Copy every line of the data below verbatim, changing nothing.

[Collection entries]

● ● ● ● ●

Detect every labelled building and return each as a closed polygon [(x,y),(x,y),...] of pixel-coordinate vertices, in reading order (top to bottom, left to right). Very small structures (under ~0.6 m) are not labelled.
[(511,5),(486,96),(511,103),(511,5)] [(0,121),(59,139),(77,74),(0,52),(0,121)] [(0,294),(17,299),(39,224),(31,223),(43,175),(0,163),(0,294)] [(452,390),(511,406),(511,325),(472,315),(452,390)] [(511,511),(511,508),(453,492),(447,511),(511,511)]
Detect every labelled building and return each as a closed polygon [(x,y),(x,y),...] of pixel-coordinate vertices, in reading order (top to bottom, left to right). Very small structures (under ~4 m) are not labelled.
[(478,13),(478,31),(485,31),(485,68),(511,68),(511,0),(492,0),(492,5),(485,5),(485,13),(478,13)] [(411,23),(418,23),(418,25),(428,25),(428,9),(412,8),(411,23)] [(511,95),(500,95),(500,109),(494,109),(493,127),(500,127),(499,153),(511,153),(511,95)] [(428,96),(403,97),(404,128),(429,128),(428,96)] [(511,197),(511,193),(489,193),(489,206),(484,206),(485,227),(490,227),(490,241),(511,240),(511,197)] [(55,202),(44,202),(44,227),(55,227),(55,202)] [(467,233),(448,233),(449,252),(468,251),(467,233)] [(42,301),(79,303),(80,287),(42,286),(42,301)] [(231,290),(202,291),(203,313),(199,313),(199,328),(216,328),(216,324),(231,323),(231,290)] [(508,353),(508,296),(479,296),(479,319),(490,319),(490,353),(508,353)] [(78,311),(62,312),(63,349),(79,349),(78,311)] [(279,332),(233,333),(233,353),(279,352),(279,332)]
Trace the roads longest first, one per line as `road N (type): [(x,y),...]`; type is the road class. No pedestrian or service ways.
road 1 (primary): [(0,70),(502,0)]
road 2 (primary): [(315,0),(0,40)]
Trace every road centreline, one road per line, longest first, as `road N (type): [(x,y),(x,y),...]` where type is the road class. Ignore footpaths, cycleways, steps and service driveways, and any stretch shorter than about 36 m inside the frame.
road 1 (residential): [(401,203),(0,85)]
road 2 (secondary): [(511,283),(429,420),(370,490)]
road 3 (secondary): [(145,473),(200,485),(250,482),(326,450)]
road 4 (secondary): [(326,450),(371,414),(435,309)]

● ● ● ● ●

The answer:
Detect every labelled building and return each as a closed polygon [(x,y),(x,y),...] of pixel-coordinate vertices, in reading order (top to bottom, left to right). Very small structures (under ~0.6 m) are not labelled.
[(511,5),(486,96),(511,103),(511,5)] [(0,121),(59,139),(77,74),(0,52),(0,121)] [(0,294),(17,299),(39,224),(31,223),(43,175),(0,163),(0,294)] [(452,390),(511,406),(511,325),(472,315),(452,390)] [(511,511),(511,508),(453,492),(447,511),(511,511)]
Detect every labelled building and return each as a closed polygon [(x,y),(x,y),...] of pixel-coordinate vertices, in reading order (top to bottom, left to right). Very small structures (under ~4 m) are not labelled.
[(478,13),(478,31),(485,31),(485,68),(511,68),(511,0),(492,0),(492,5),(485,5),(485,13),(478,13)] [(411,23),(418,23),(418,25),(428,25),(428,9),(412,8),(411,23)] [(511,95),(500,95),(500,109),(494,109),(493,127),(500,127),(499,153),(511,153),(511,95)] [(428,96),(403,97),(404,128),(429,128),(428,96)] [(511,197),(511,193),(489,193),(489,206),(484,206),(485,227),(490,227),(490,241),(511,240),(511,197)] [(55,202),(44,202),(44,227),(55,227),(55,202)] [(467,233),(448,233),(449,252),(468,251),(467,233)] [(42,301),(79,303),(80,287),(42,286),(42,301)] [(231,290),(202,291),(203,313),(199,313),(199,328),(216,328),(216,324),(231,323),(231,290)] [(508,353),(508,296),(479,296),(479,319),(490,319),(490,353),(508,353)] [(78,311),(62,312),(63,349),(79,349),(78,311)] [(279,332),(233,333),(233,353),(279,352),(279,332)]
Trace the roads longest first, one per line as `road N (type): [(x,y),...]`; type is the road class. No pedestrian or service ways.
road 1 (primary): [(0,70),(502,0)]
road 2 (primary): [(315,0),(0,40)]
Trace every road centreline, one road per line, longest first, as `road N (type): [(x,y),(x,y),...]` where type is the road class. Ignore footpaths, cycleways, steps and service driveways, and any stretch shorter than about 36 m inside the frame.
road 1 (residential): [(401,203),(0,85)]
road 2 (secondary): [(511,283),(429,420),(370,490)]
road 3 (secondary): [(145,473),(200,485),(250,482),(326,450)]
road 4 (secondary): [(326,450),(371,414),(435,309)]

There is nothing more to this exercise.